[[ Information shown open ]]
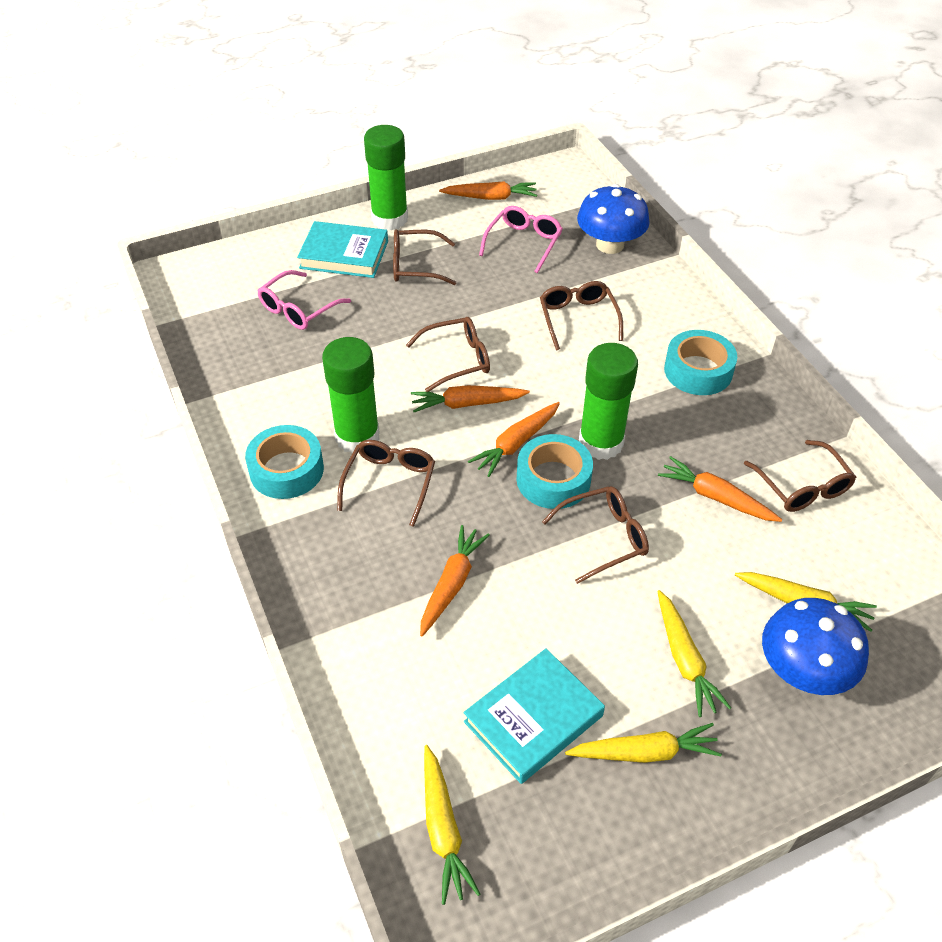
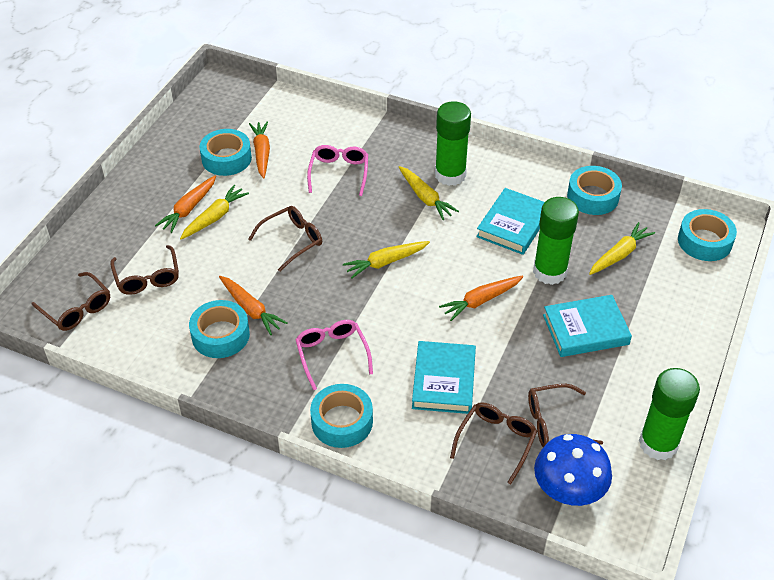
blue mushroom: 2 -> 1
brown glasses: 6 -> 5
orange carrot: 5 -> 4
turquoise book: 2 -> 3
turquoise tape: 3 -> 5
[[ Information shown closed ]]
**What to produce:** Pictures aside, reproduce the listing above exactly.

**Result:**
blue mushroom: 2 -> 1
brown glasses: 6 -> 5
orange carrot: 5 -> 4
turquoise book: 2 -> 3
turquoise tape: 3 -> 5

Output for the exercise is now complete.